▶ _YOUR INSTRUCTIONS_
Without the images, write out the whole listing exactly.

▶ _MATERIAL FOR THIS TASK_
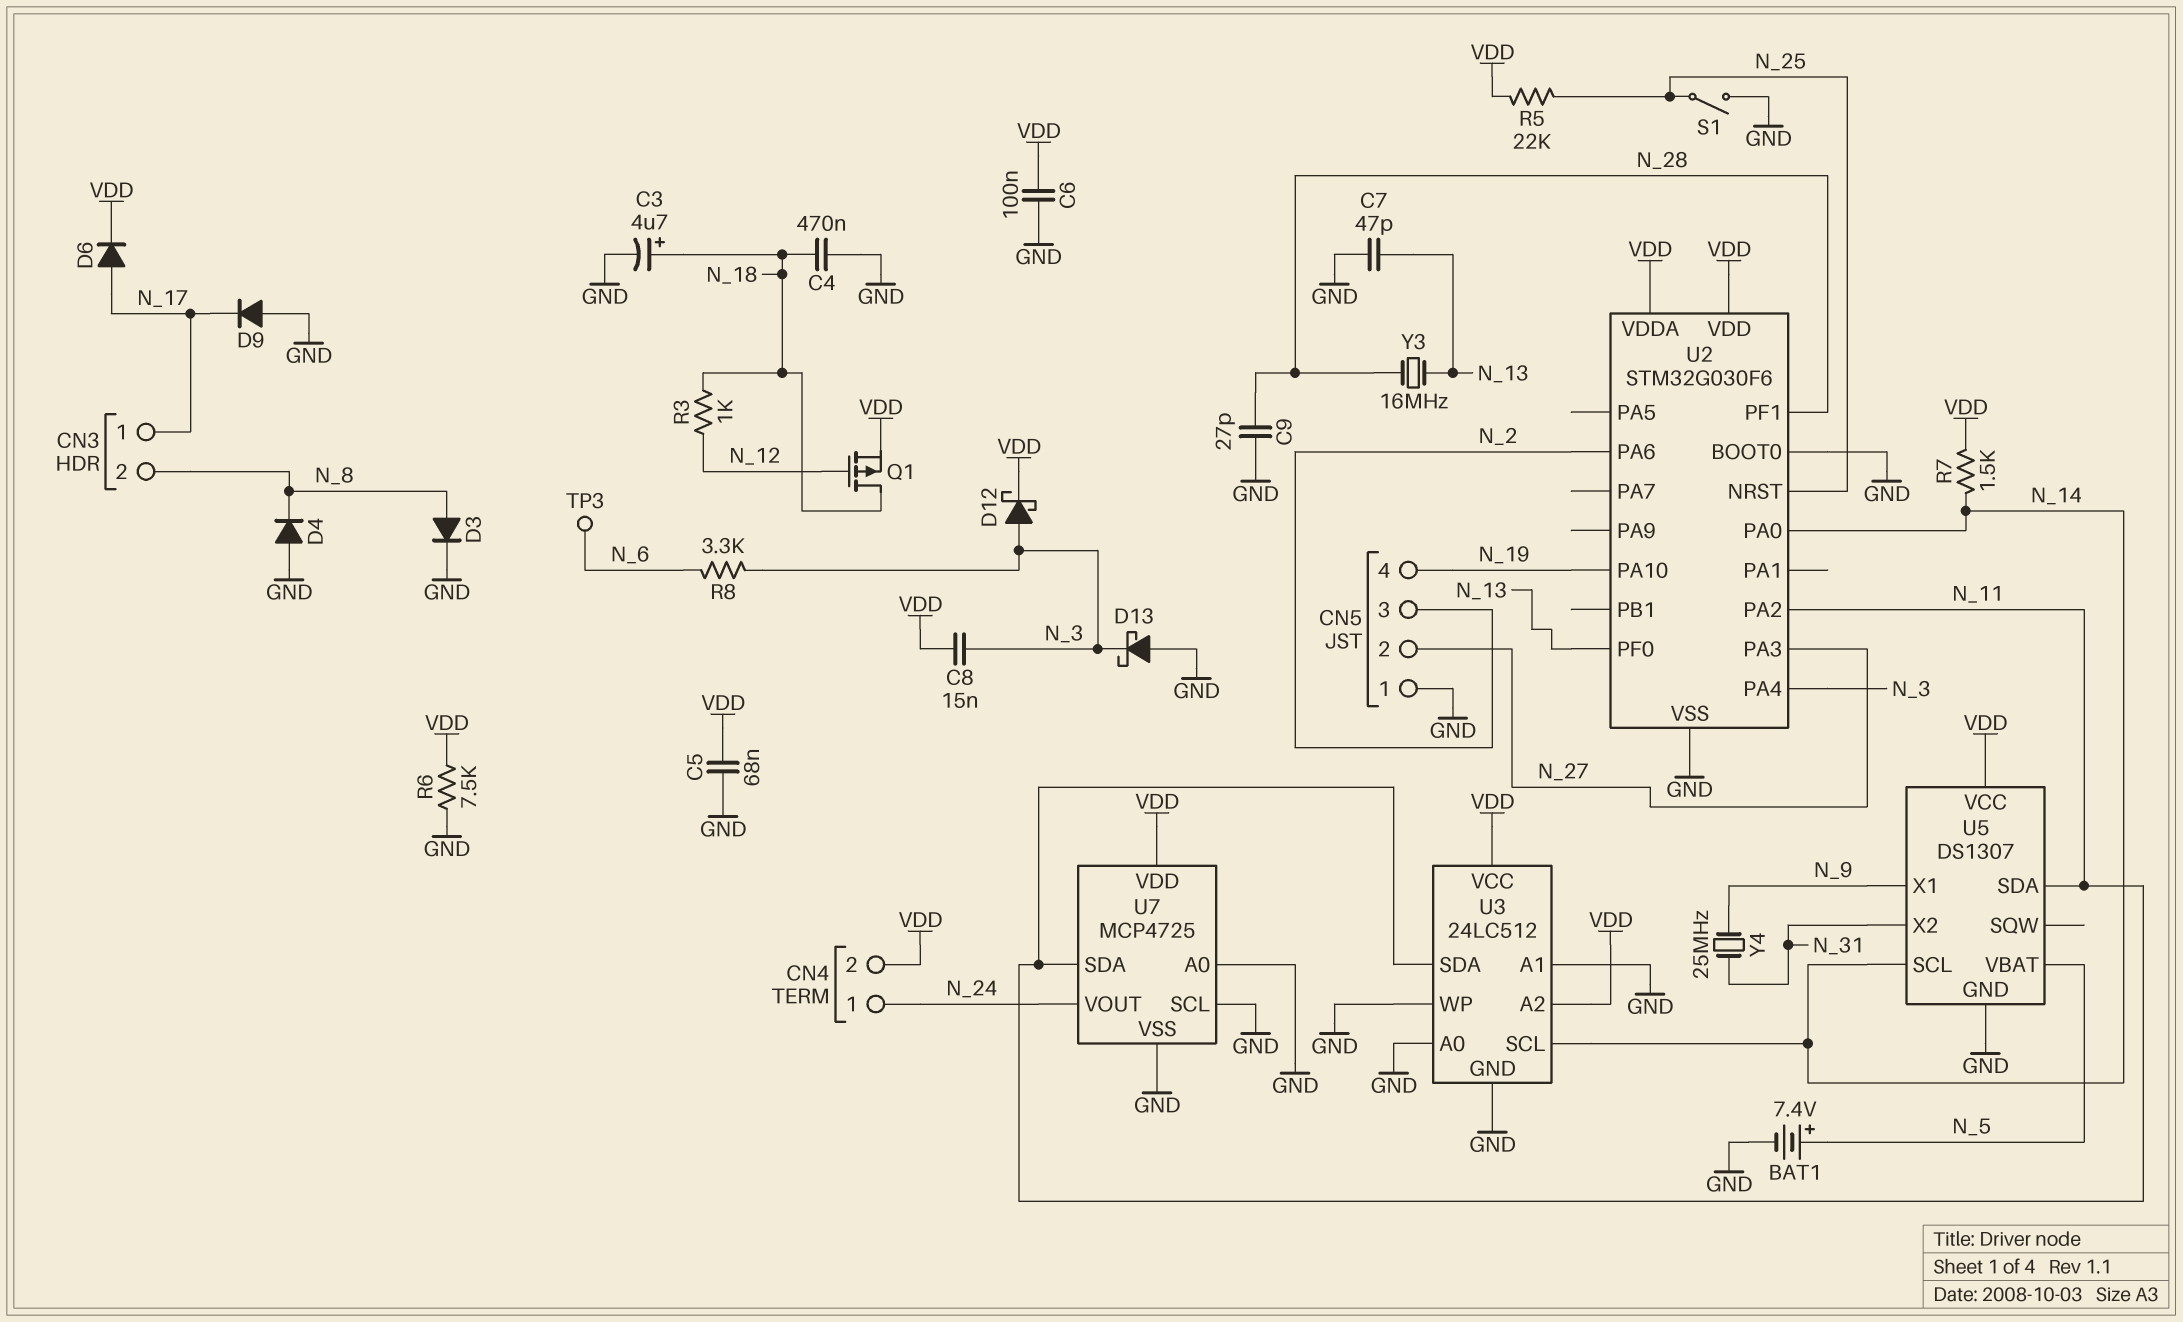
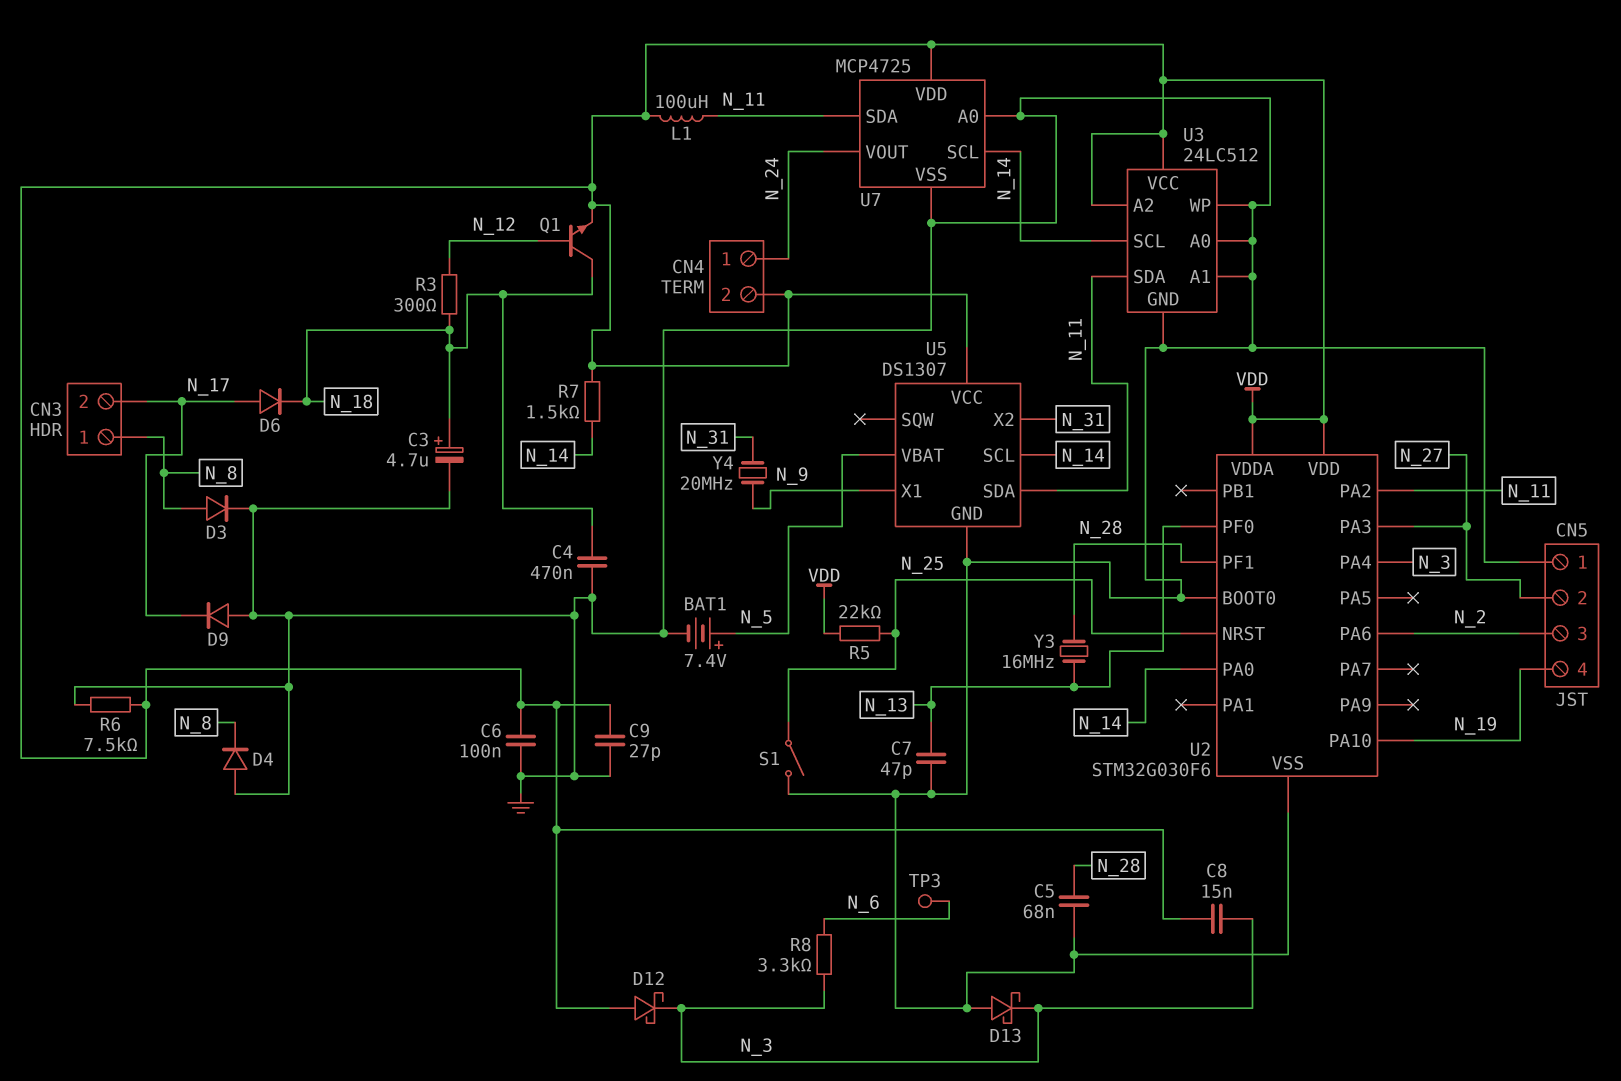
C5: 68nF (GND, VDD) -> 68nF (GND, N_28)
C9: 27pF (GND, N_28) -> 27pF (GND, VDD)
CN3 pin 1: N_17 -> N_8
CN3 pin 2: N_8 -> N_17
D6: diode (A N_17, K VDD) -> diode (A N_17, K N_18)
D12: schottky (A N_3, K VDD) -> schottky (A VDD, K N_3)
L1: none -> 100uH (N_11, VDD)
Q1: PMOS (G N_12, D N_18, S VDD) -> NPN (B N_12, C N_18, E VDD)
R3: 1k (N_12, N_18) -> 300 (N_12, N_18)
U7 pin SCL: GND -> N_14
Y4: 25MHz (N_9, N_31) -> 20MHz (N_9, N_31)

▶ _SOLUTION FOR THIS TASK_
C5: 68nF (GND, VDD) -> 68nF (GND, N_28)
C9: 27pF (GND, N_28) -> 27pF (GND, VDD)
CN3 pin 1: N_17 -> N_8
CN3 pin 2: N_8 -> N_17
D6: diode (A N_17, K VDD) -> diode (A N_17, K N_18)
D12: schottky (A N_3, K VDD) -> schottky (A VDD, K N_3)
L1: none -> 100uH (N_11, VDD)
Q1: PMOS (G N_12, D N_18, S VDD) -> NPN (B N_12, C N_18, E VDD)
R3: 1k (N_12, N_18) -> 300 (N_12, N_18)
U7 pin SCL: GND -> N_14
Y4: 25MHz (N_9, N_31) -> 20MHz (N_9, N_31)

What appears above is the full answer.